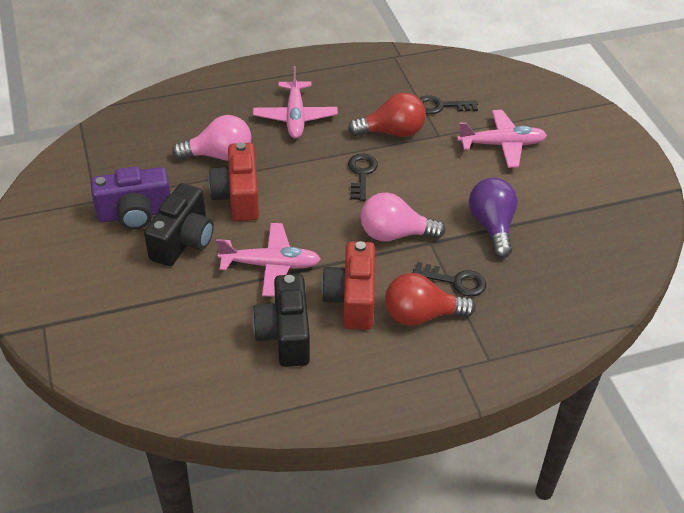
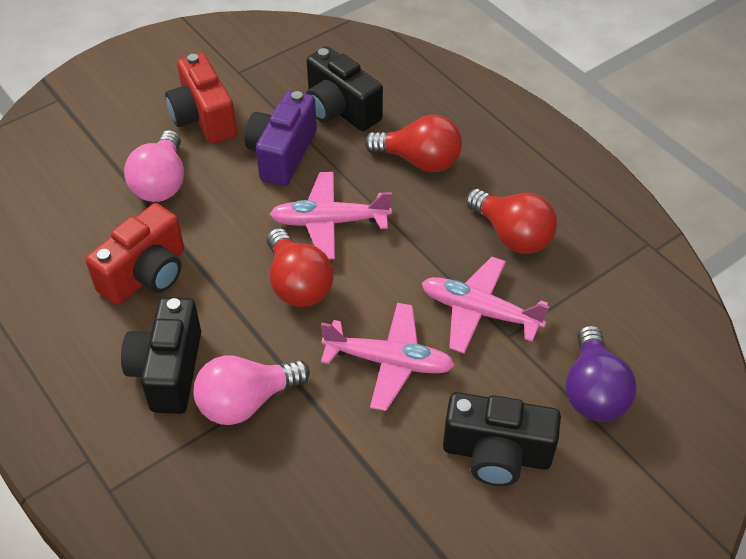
black camera: 2 -> 3
black key: 3 -> 0
red light bulb: 2 -> 3

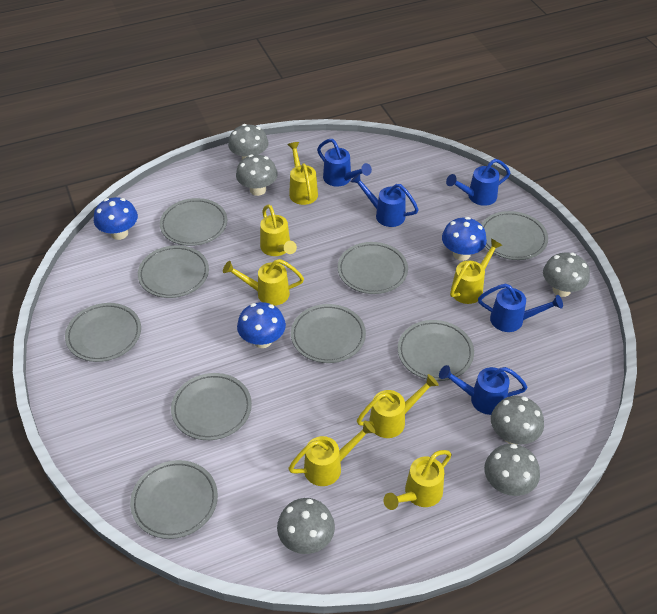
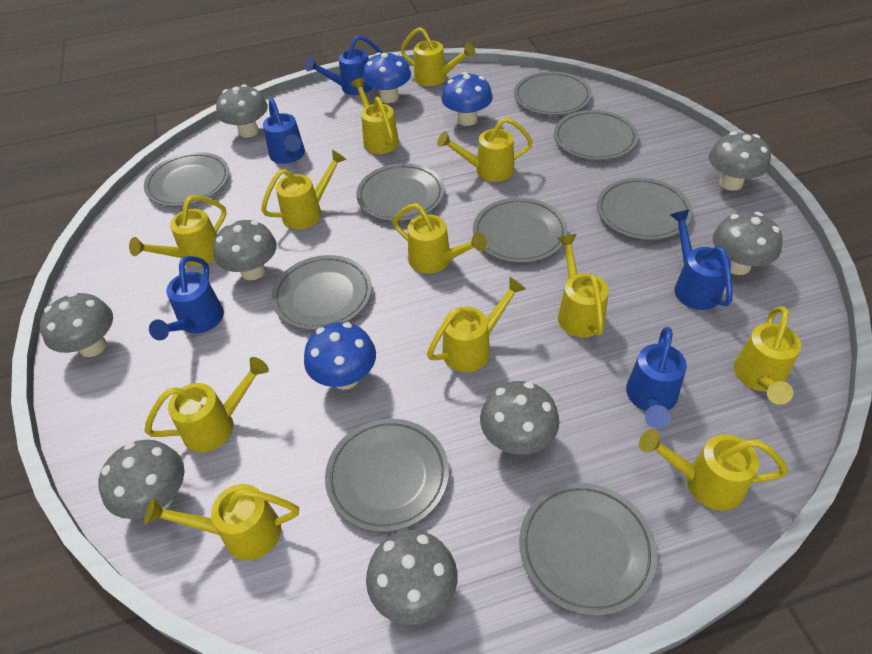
grey mushroom: 6 -> 8
yellow watering can: 7 -> 12

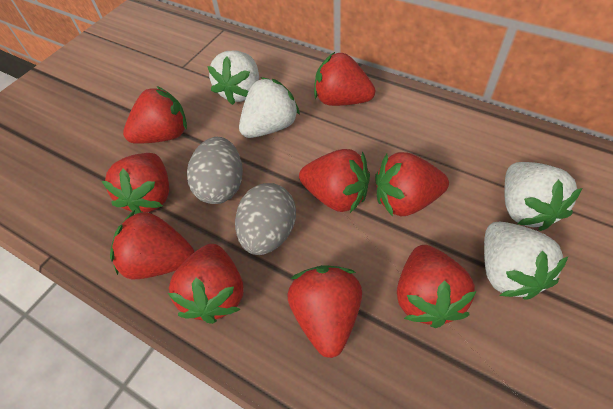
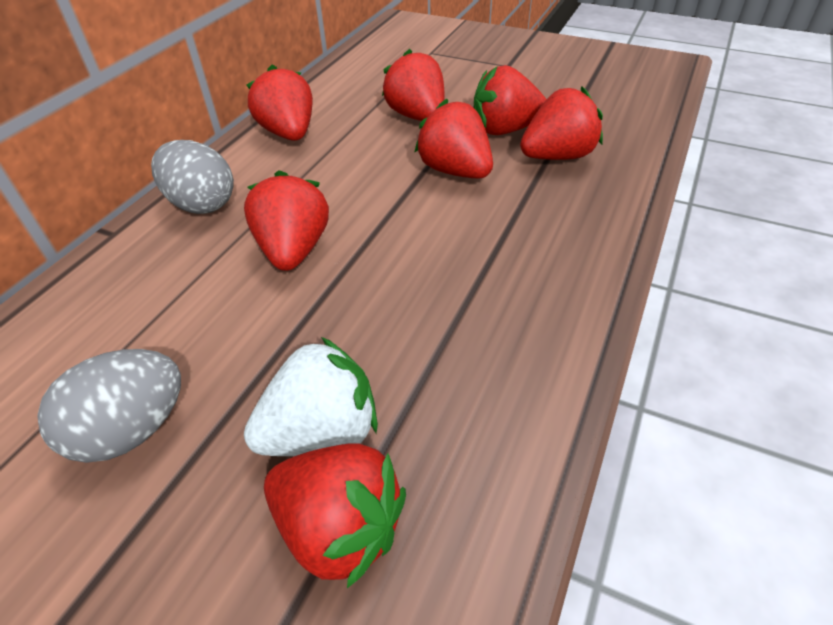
red strawberry: 9 -> 7
white strawberry: 4 -> 1

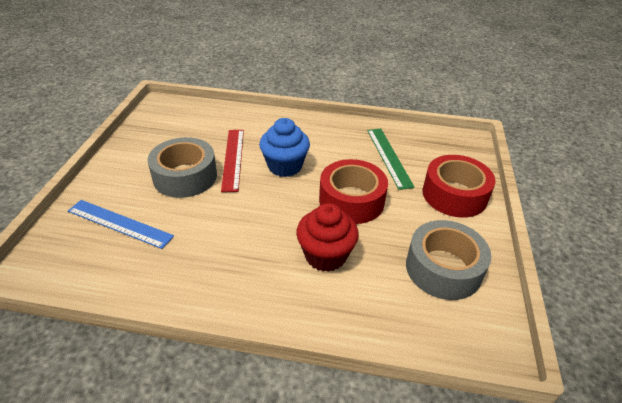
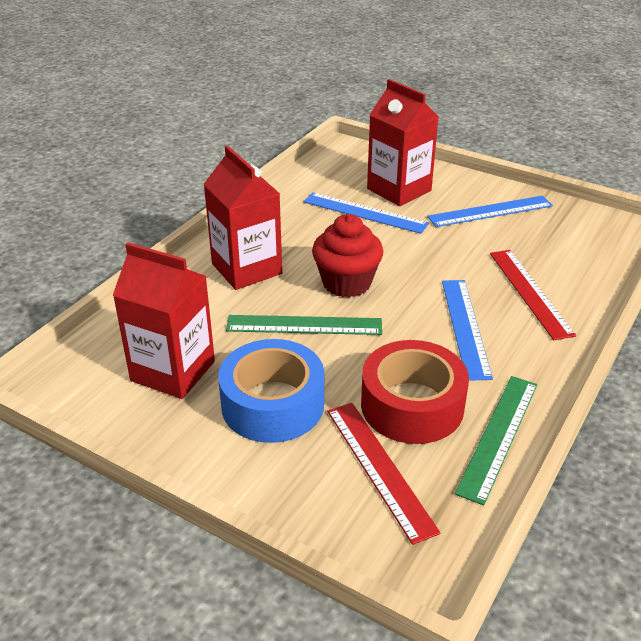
blue cupcake: 1 -> 0
blue ruler: 1 -> 3
blue tape: 0 -> 1
green ruler: 1 -> 2
grey tape: 2 -> 0
red carton: 0 -> 3
red ruler: 1 -> 2
red tape: 2 -> 1

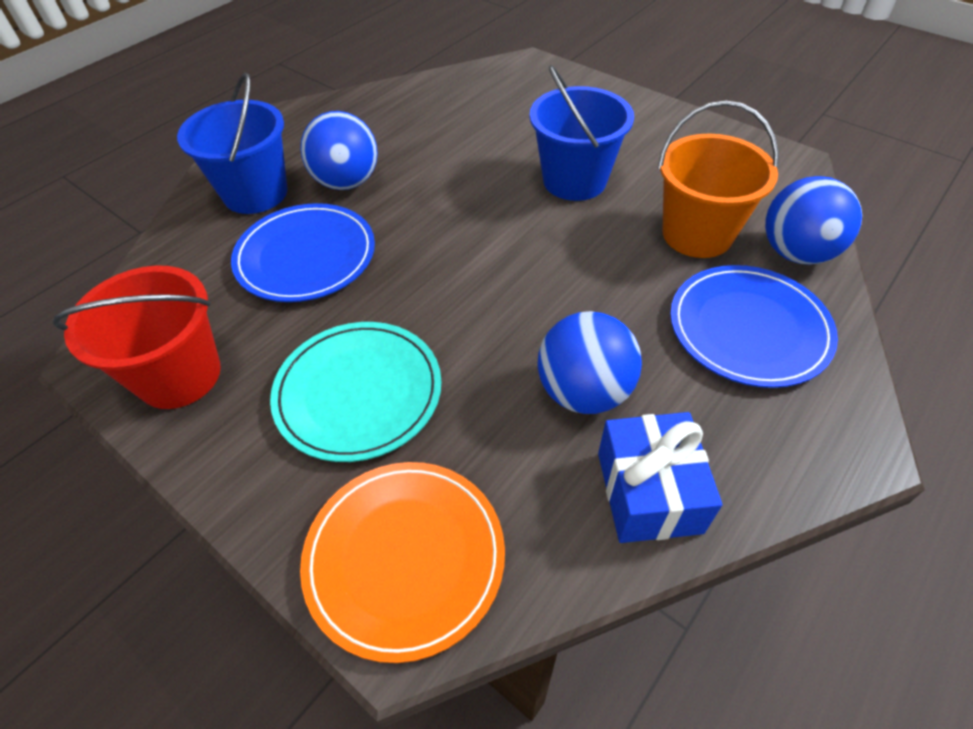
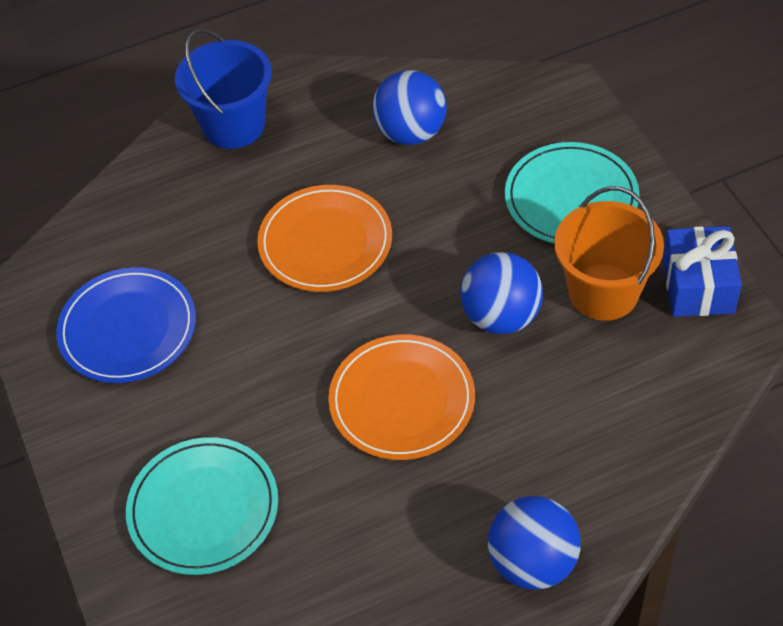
blue bucket: 2 -> 1
blue plate: 2 -> 1
orange plate: 1 -> 2
red bucket: 1 -> 0
turquoise plate: 1 -> 2

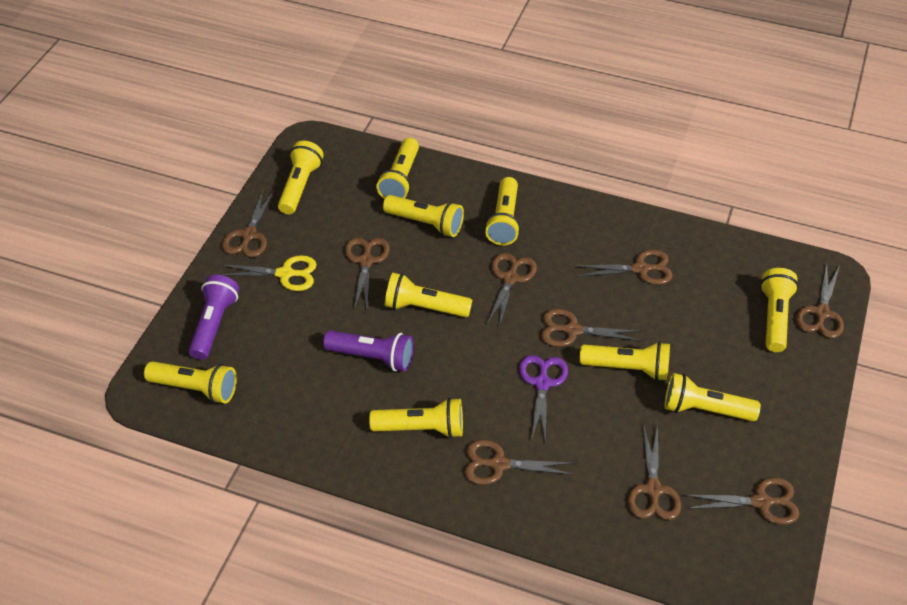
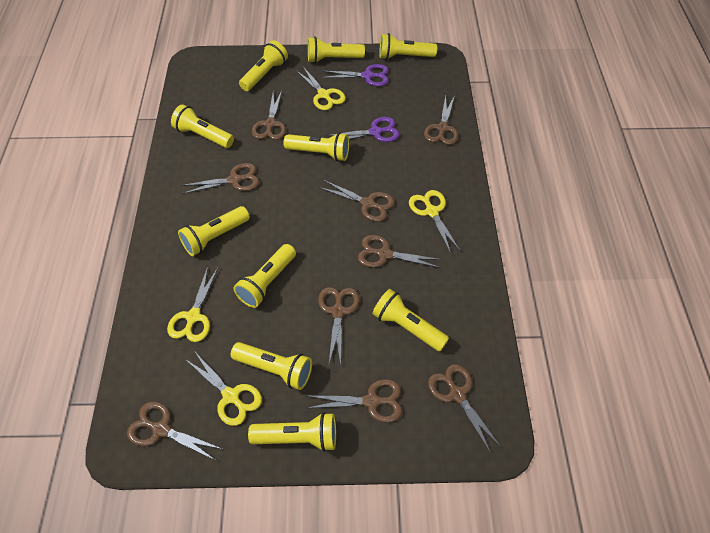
purple flashlight: 2 -> 0
purple scissors: 1 -> 2
yellow scissors: 1 -> 4

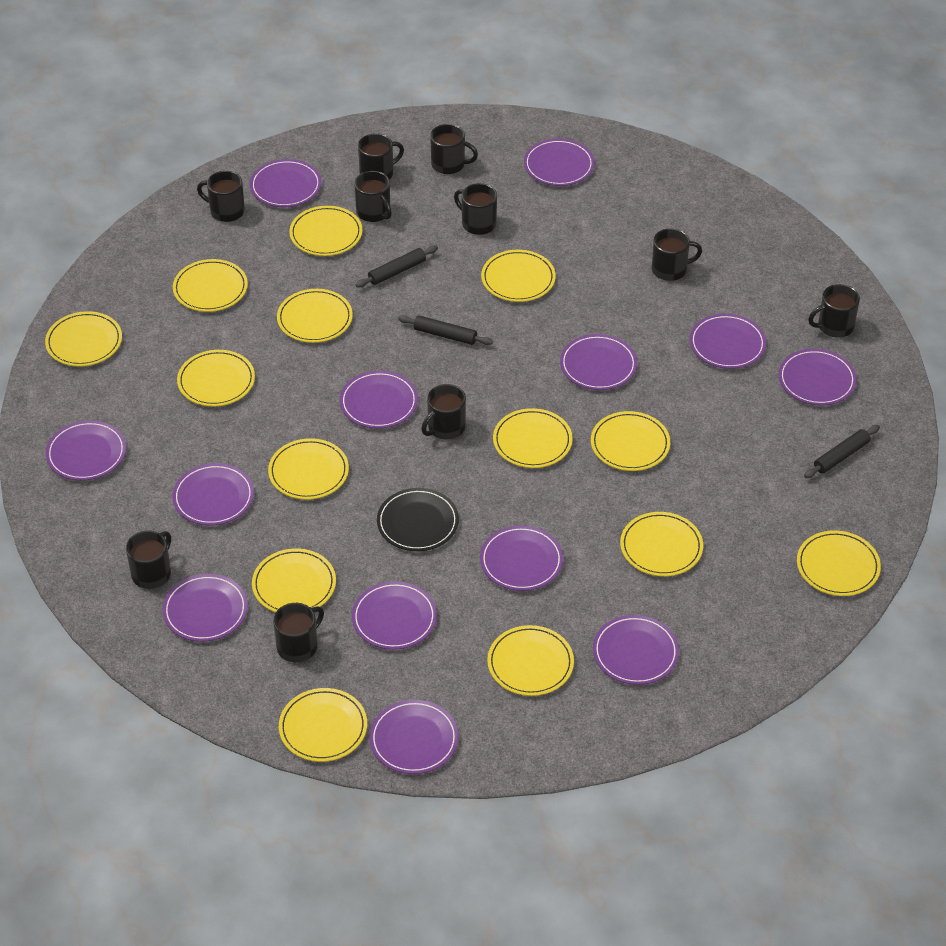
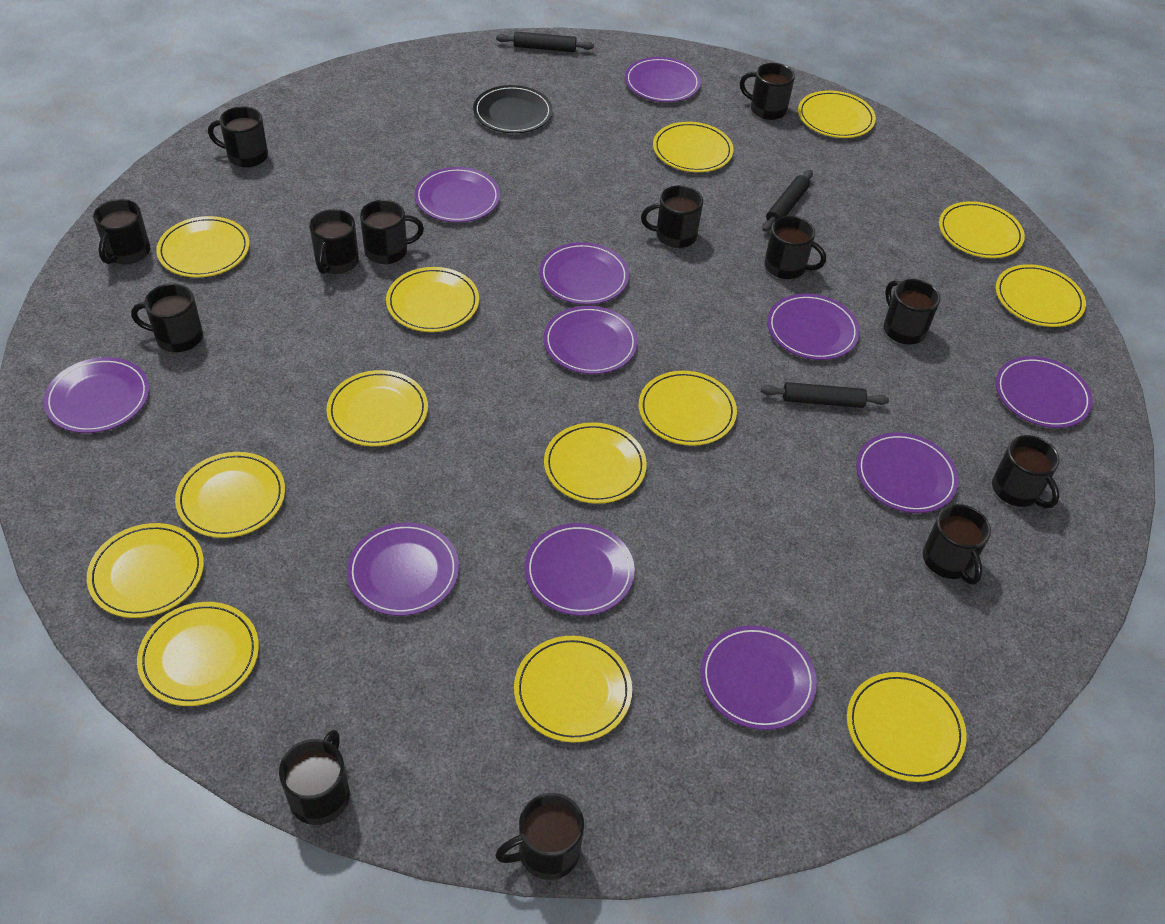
black mug: 10 -> 13
purple plate: 13 -> 11

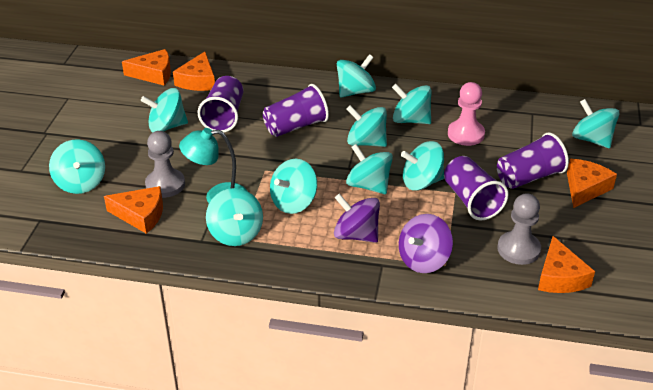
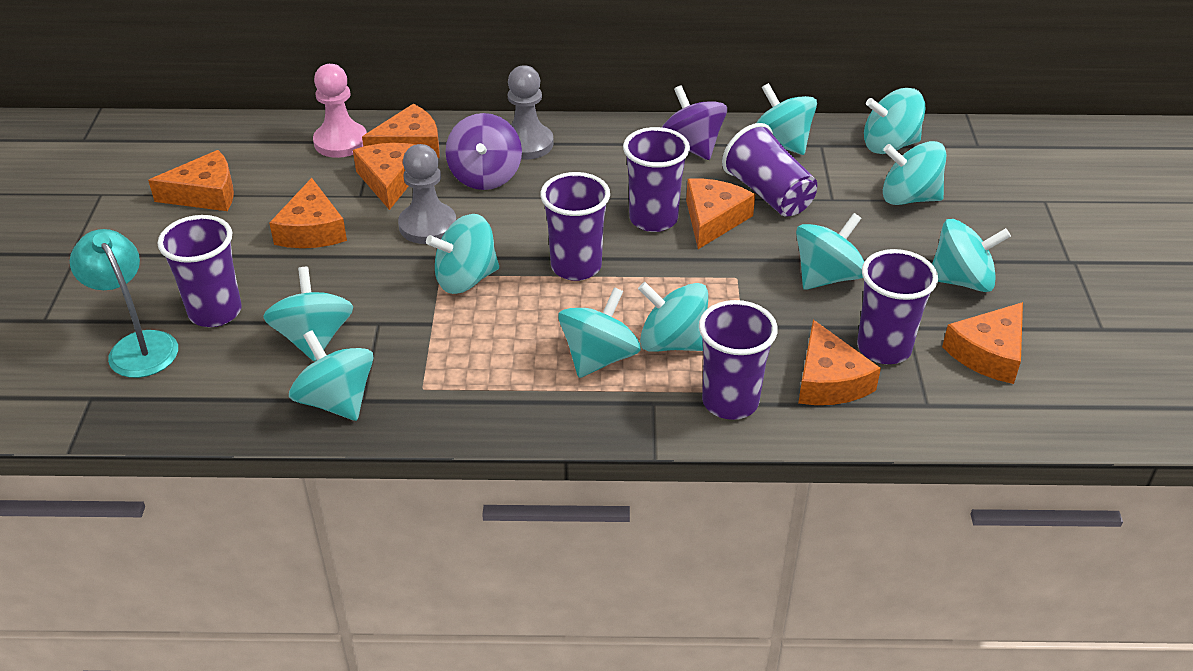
orange cheese: 5 -> 7
purple cup: 4 -> 6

★ ★ ★ ★ ★

* Directions for this task *
Look through the entries for lines containing the word "plate" and return each one.

* Solution for this exercise *
blue plate: 2 -> 1
orange plate: 1 -> 2
turquoise plate: 1 -> 2
purple plate: 13 -> 11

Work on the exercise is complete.